## Task details
Each line of the listing, apart from the pictures, is to be printed exactly.

## Information supplied
┏━━

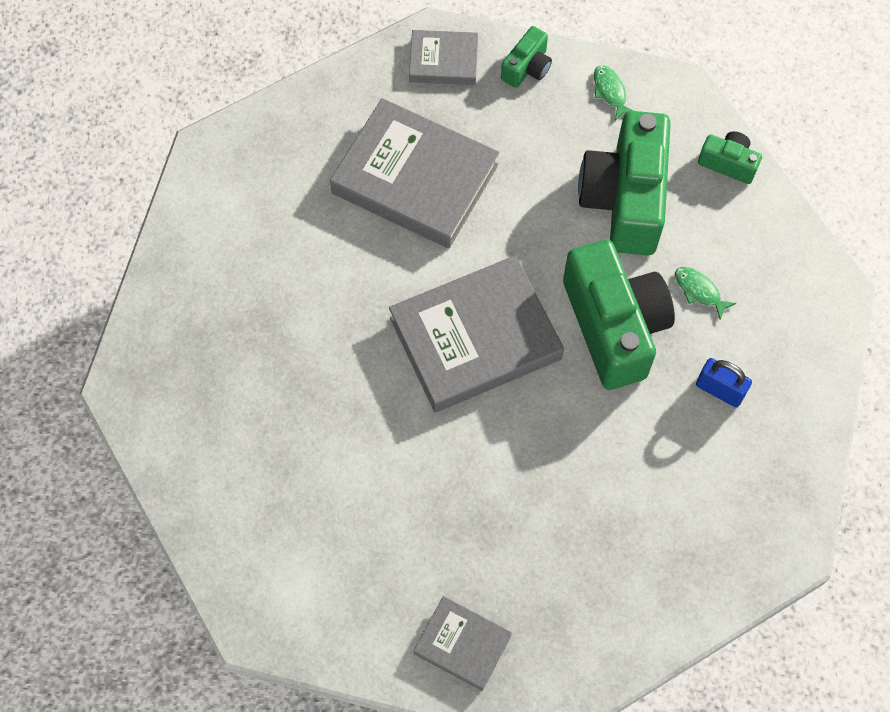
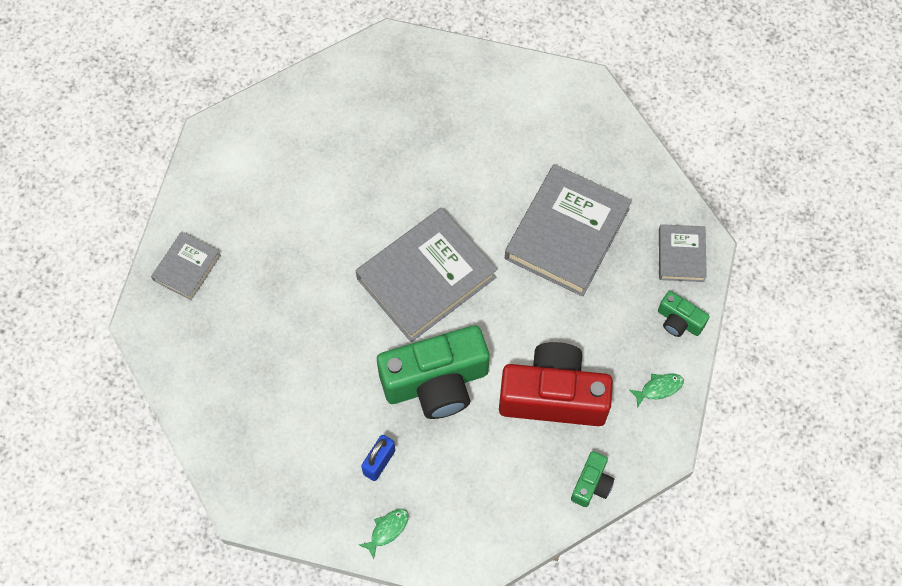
camera: 90 degrees right, 0 degrees up
(475, 338) = (426, 278): grey book -> grey book turned 75 degrees clockwise
(624, 199) = (553, 396): green camera -> red camera
(699, 291) = (468, 451): green fish -> green fish (387, 530)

┗━━

## Response area
camera: 90 degrees right, 0 degrees up
(475, 338) = (426, 278): grey book -> grey book turned 75 degrees clockwise
(624, 199) = (553, 396): green camera -> red camera
(699, 291) = (468, 451): green fish -> green fish (387, 530)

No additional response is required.